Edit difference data

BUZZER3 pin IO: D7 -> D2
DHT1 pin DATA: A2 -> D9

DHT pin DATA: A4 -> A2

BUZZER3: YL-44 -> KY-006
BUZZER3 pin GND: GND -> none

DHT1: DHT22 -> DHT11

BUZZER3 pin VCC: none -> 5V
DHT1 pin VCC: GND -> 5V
==
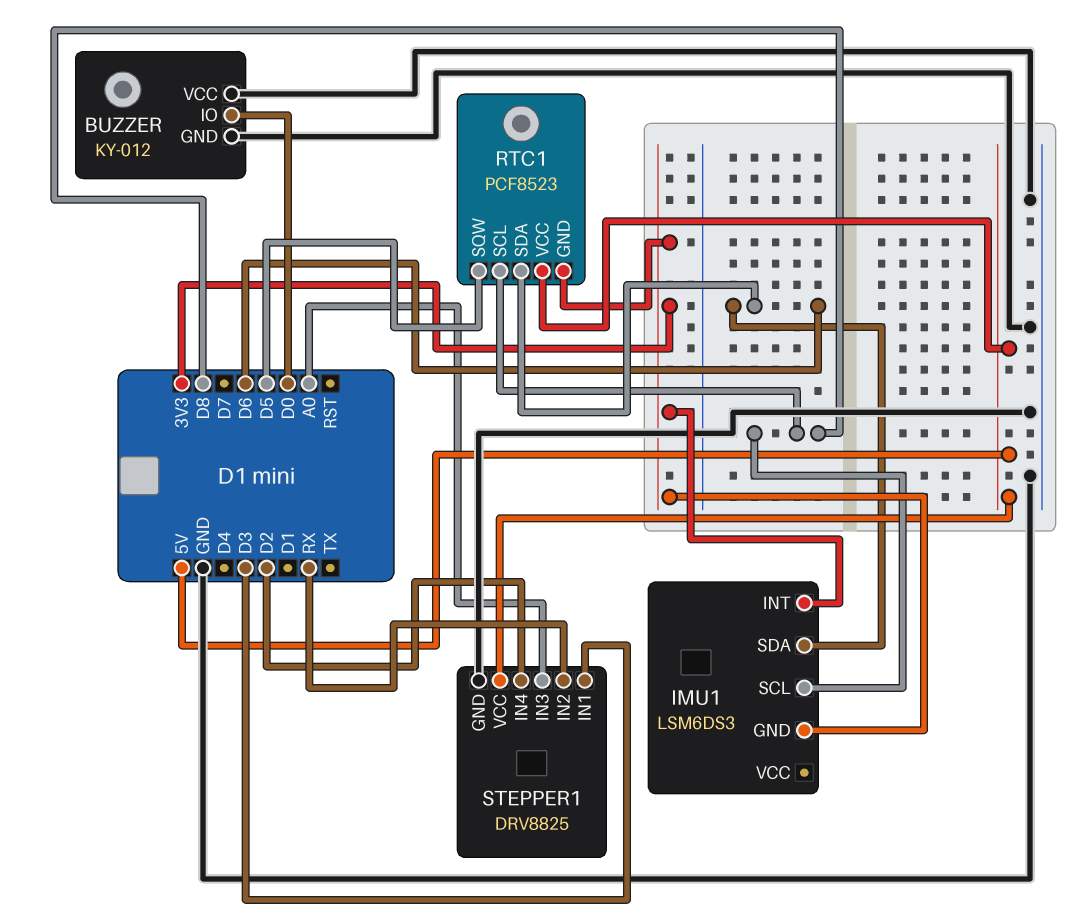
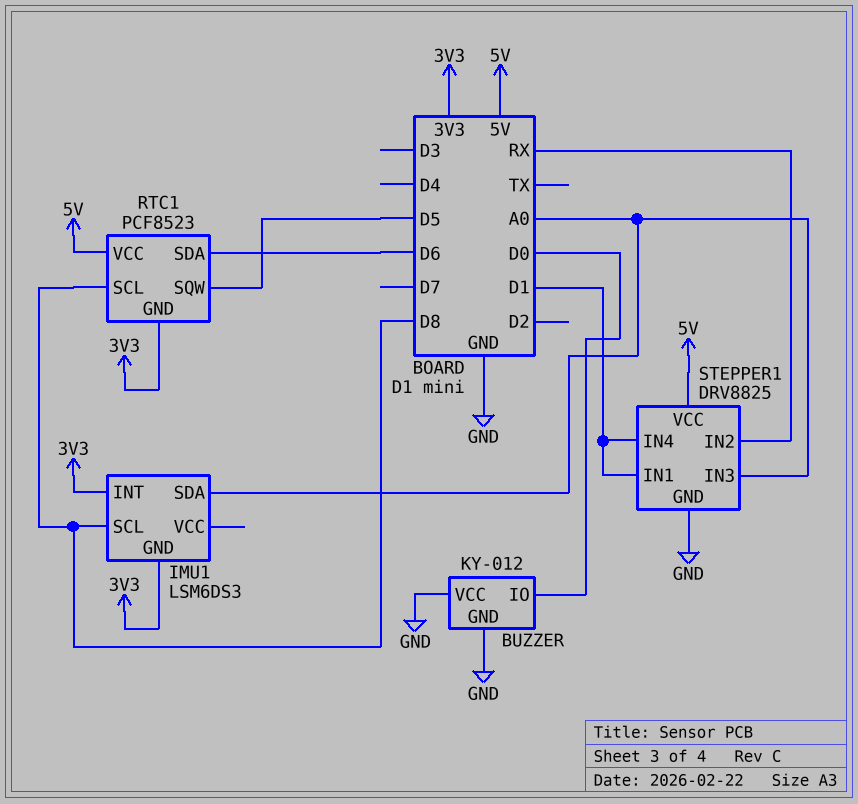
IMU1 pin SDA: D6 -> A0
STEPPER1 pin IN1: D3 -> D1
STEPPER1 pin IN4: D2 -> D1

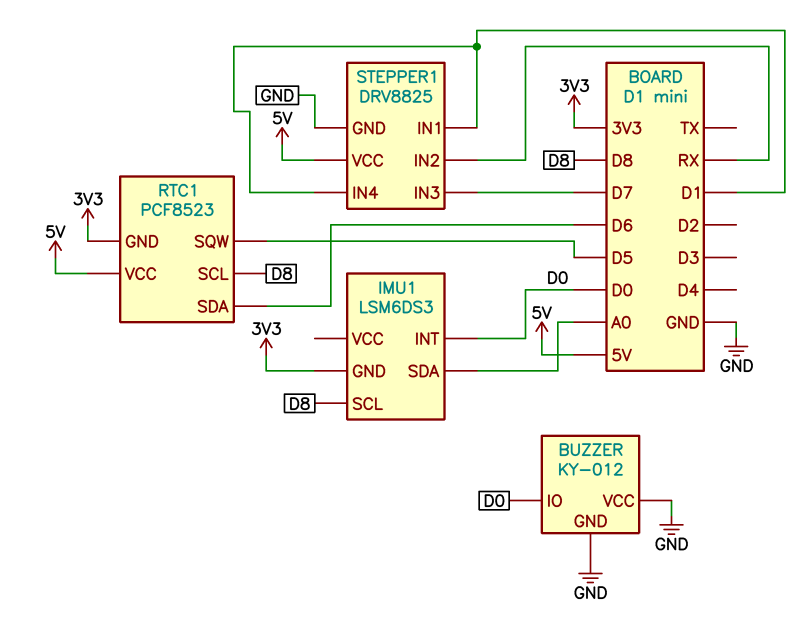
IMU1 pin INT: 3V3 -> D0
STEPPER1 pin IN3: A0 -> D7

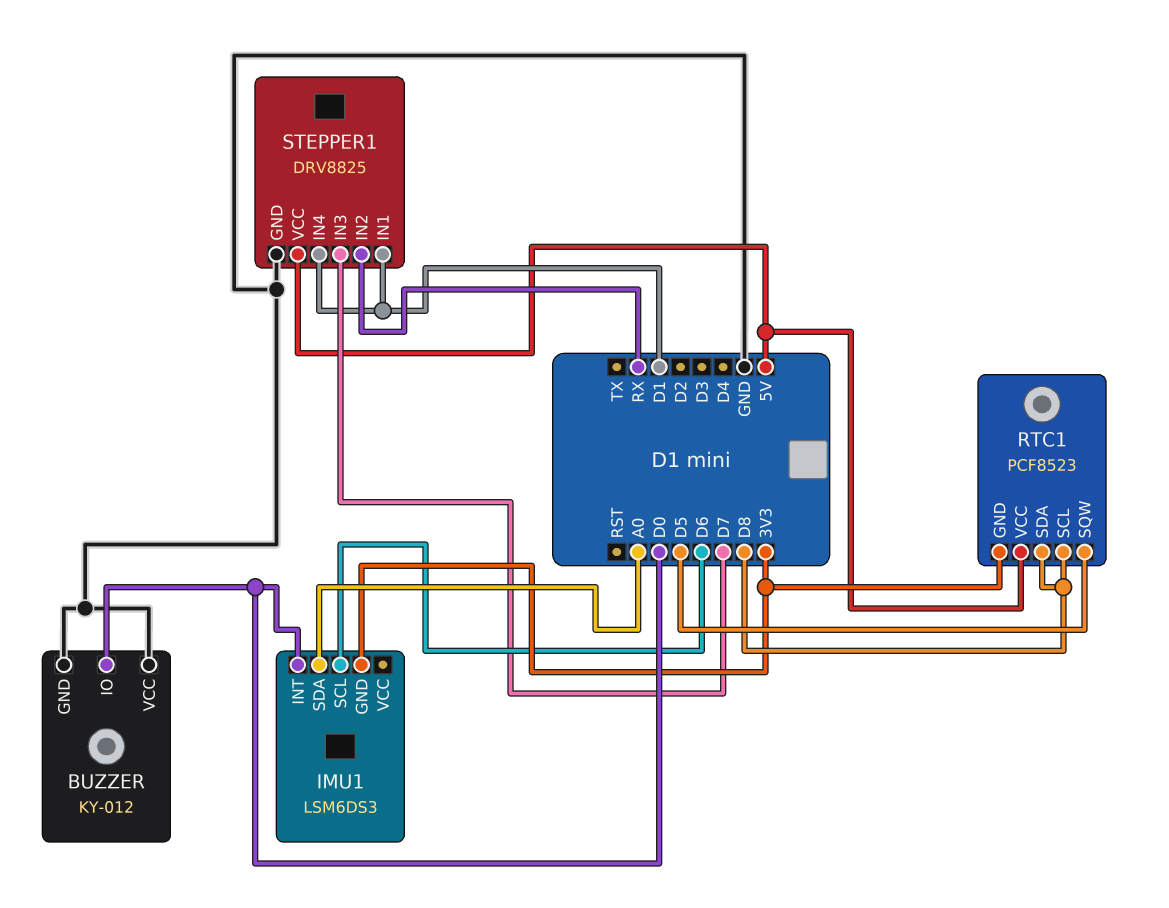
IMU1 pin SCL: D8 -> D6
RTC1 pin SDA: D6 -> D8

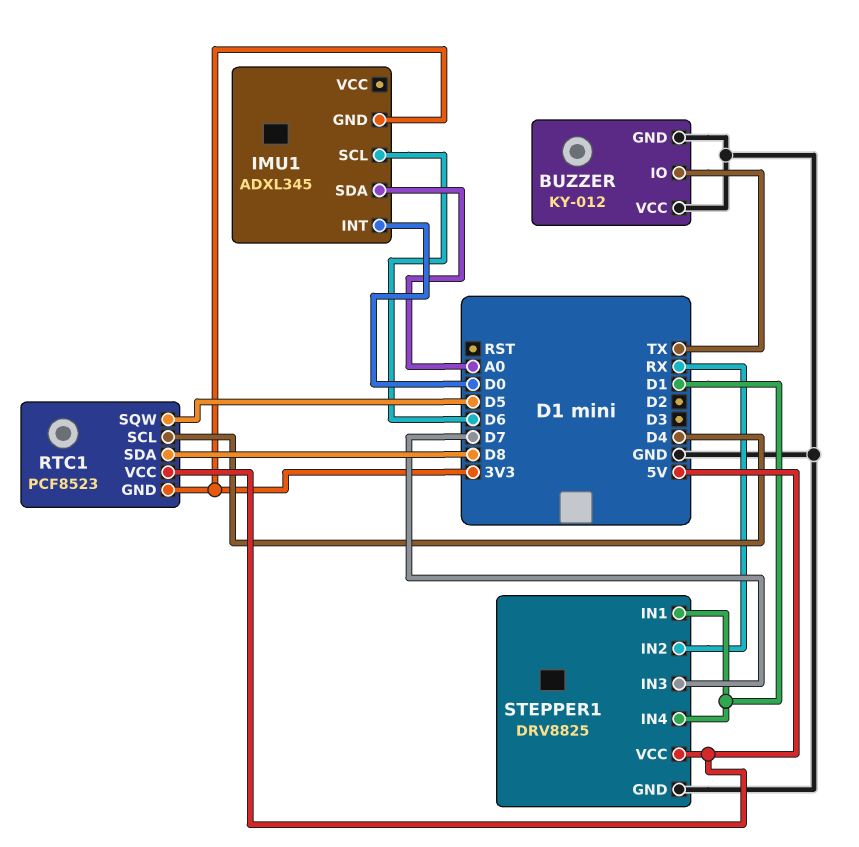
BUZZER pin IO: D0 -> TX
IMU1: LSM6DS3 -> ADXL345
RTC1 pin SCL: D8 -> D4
==
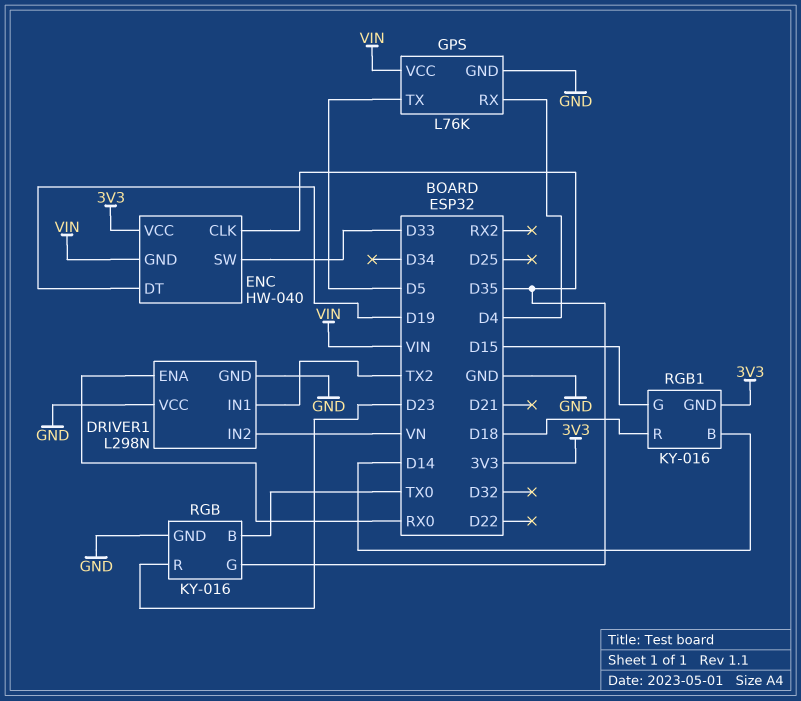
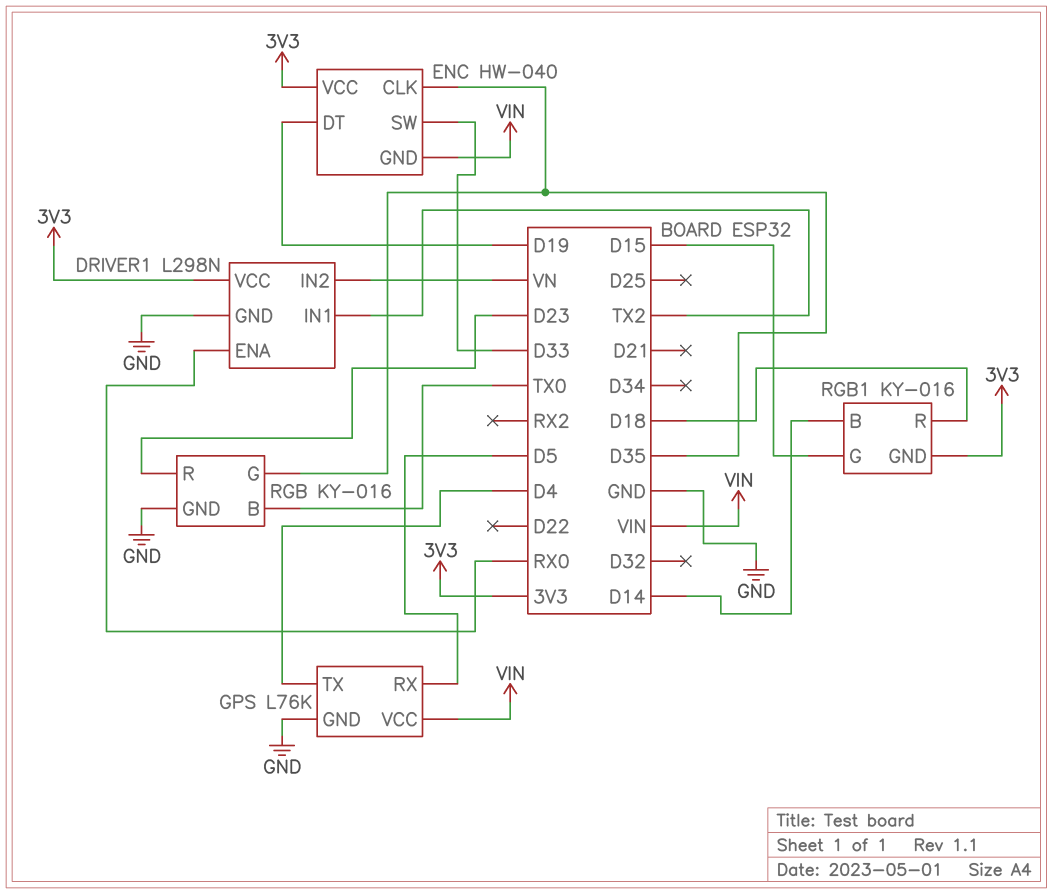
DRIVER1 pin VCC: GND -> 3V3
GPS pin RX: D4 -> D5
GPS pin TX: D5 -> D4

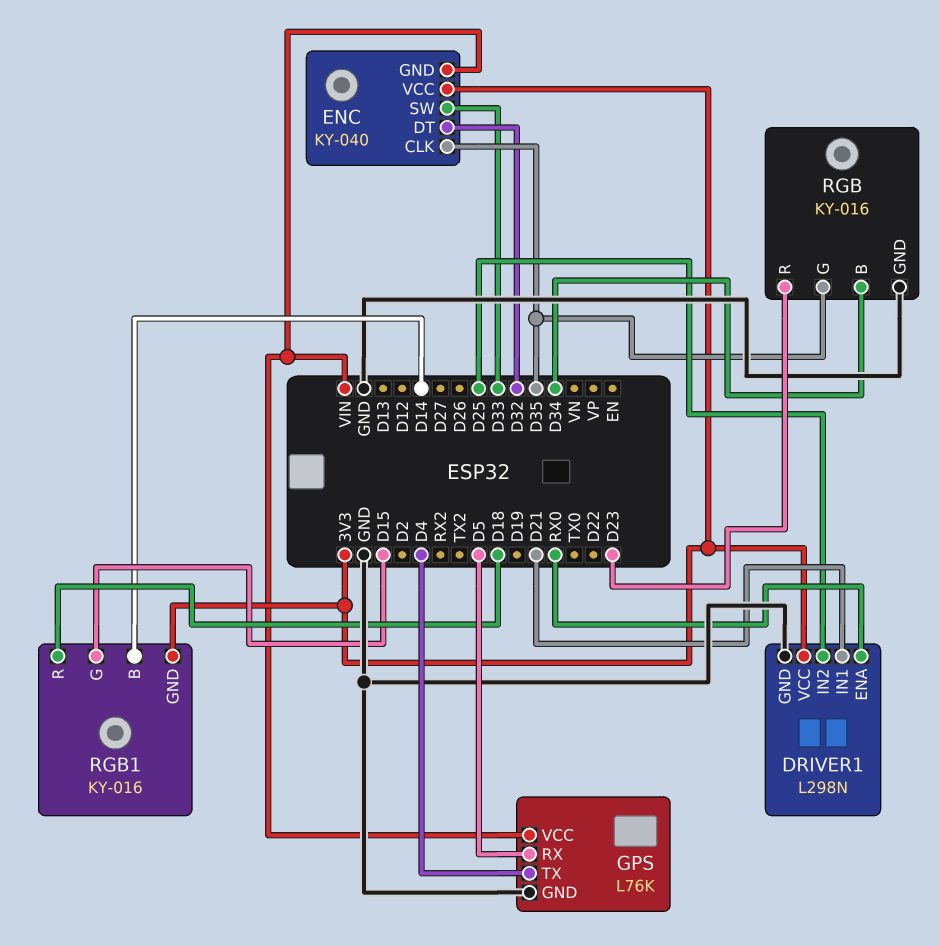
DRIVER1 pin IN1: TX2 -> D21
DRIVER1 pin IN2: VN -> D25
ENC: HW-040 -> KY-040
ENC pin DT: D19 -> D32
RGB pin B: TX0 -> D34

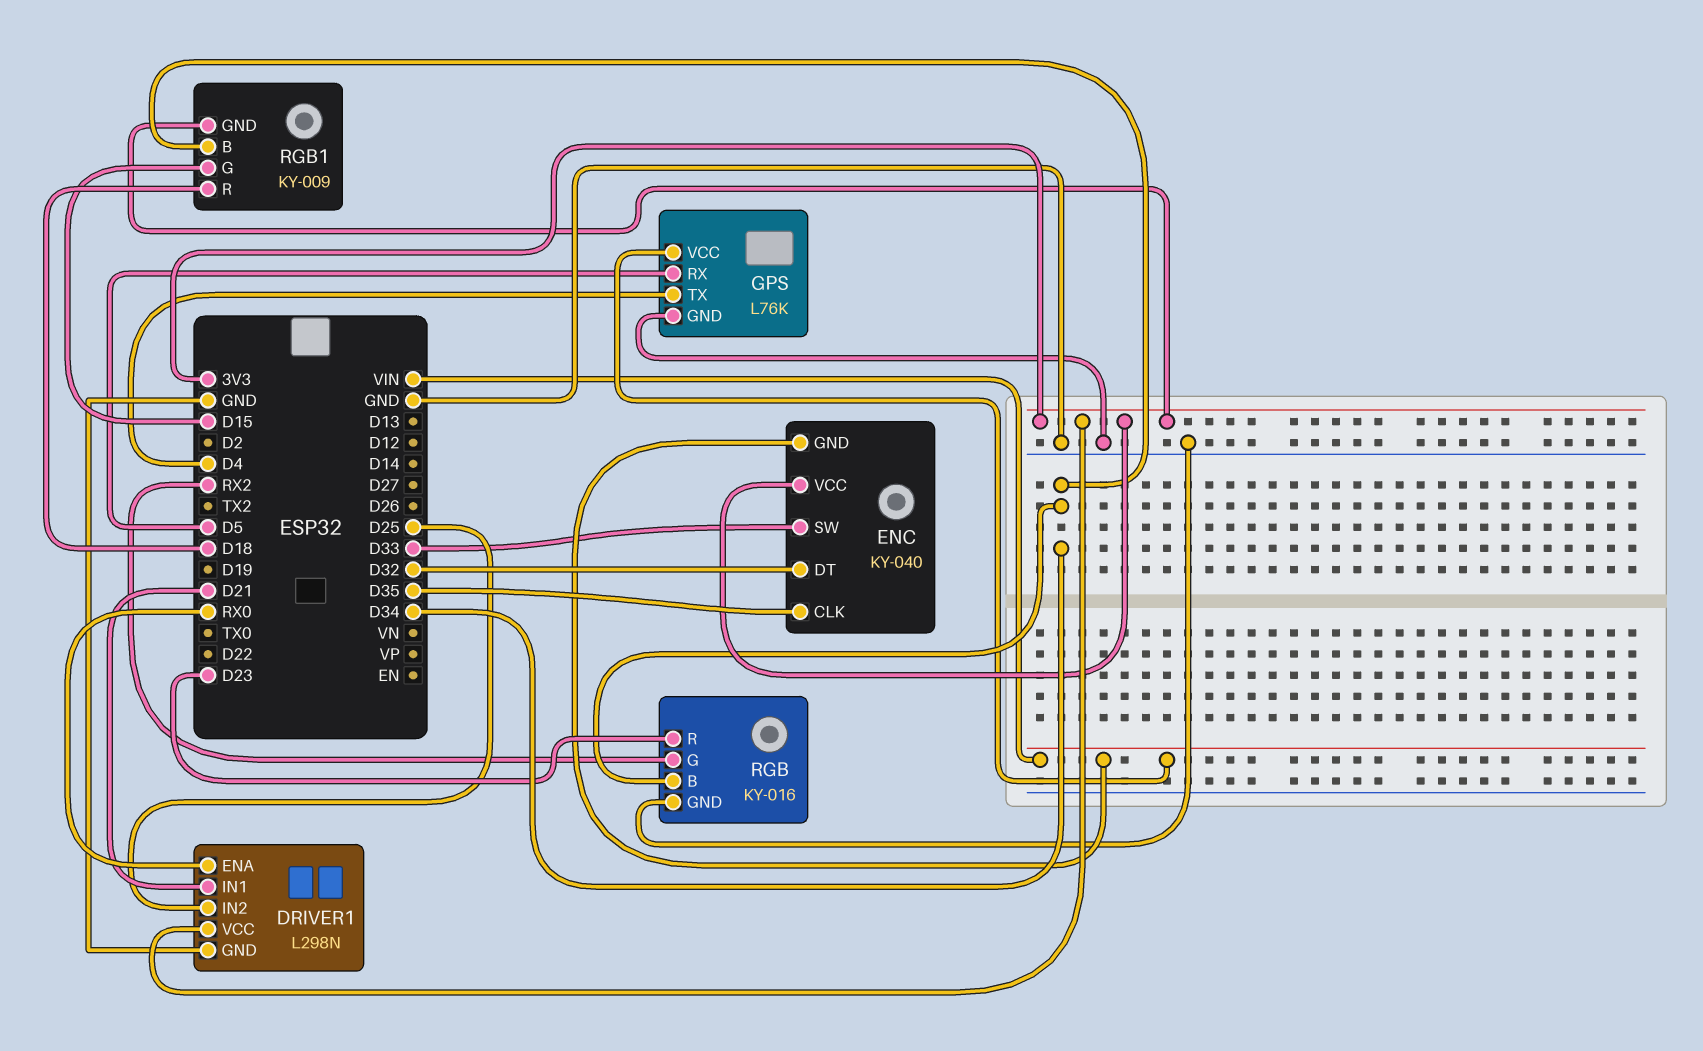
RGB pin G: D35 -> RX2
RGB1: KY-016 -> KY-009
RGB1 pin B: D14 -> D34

◆ **Assignment**:
In the data above, start at the line that has "RGB pin G: D35 -> RX2", stop after the line that has "RGB1 pin B: D14 -> D34", and print every line in between exactly as it stands.

◆ **Exercise solution**:
RGB pin G: D35 -> RX2
RGB1: KY-016 -> KY-009
RGB1 pin B: D14 -> D34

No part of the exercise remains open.